**Task to complete**. Count each line below that has the word "orange" in it, and give only the total.

Data for the task Block Start

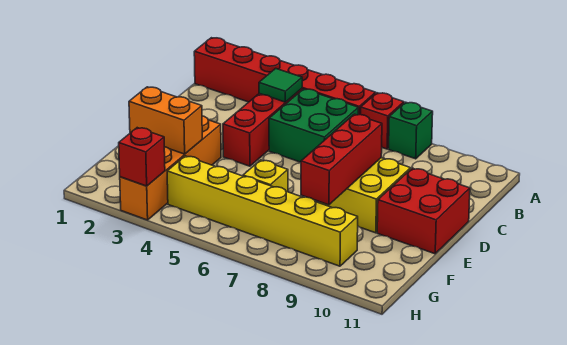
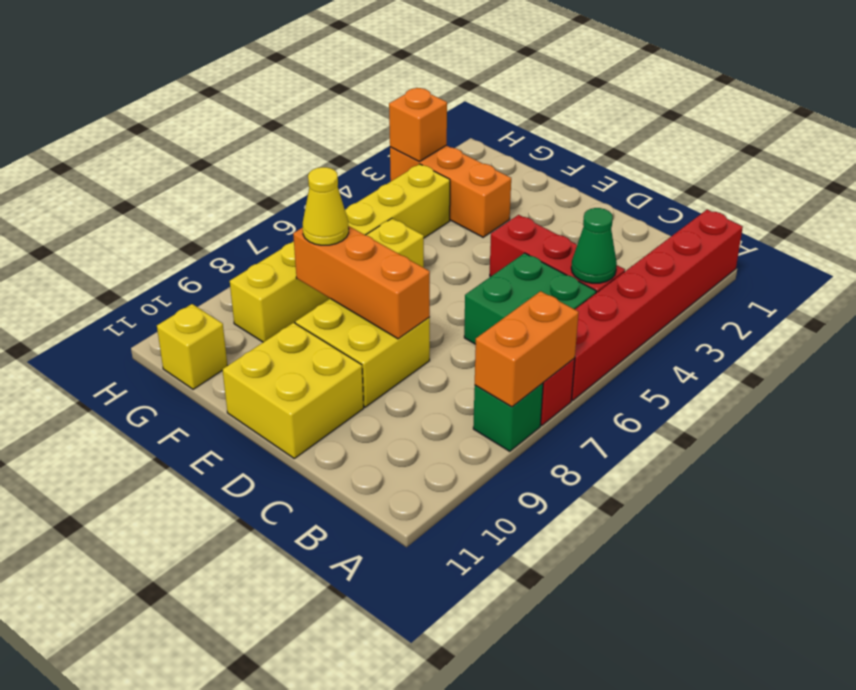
green 1x1 tile [259,69,302,102] -> green 1x1 cone [571,208,617,283]
red 1x3 brick [301,114,382,205] -> orange 1x3 brick [293,226,430,339]
red 2x2 brick [377,168,470,254] -> yellow 2x2 brick [222,323,364,458]
orange 1x4 brick [120,116,221,220] -> orange 1x3 brick [390,145,511,237]
orange 1x2 brick [129,87,202,154] -> orange 1x2 brick moved to [475,291,579,407]
none -> yellow 1x1 cone [303,167,349,245]
none -> yellow 1x1 brick [157,304,228,389]
red 1x1 brick [119,128,165,186] -> orange 1x1 brick [389,88,447,162]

Data for the task Block End

**Solution to the problem**. 4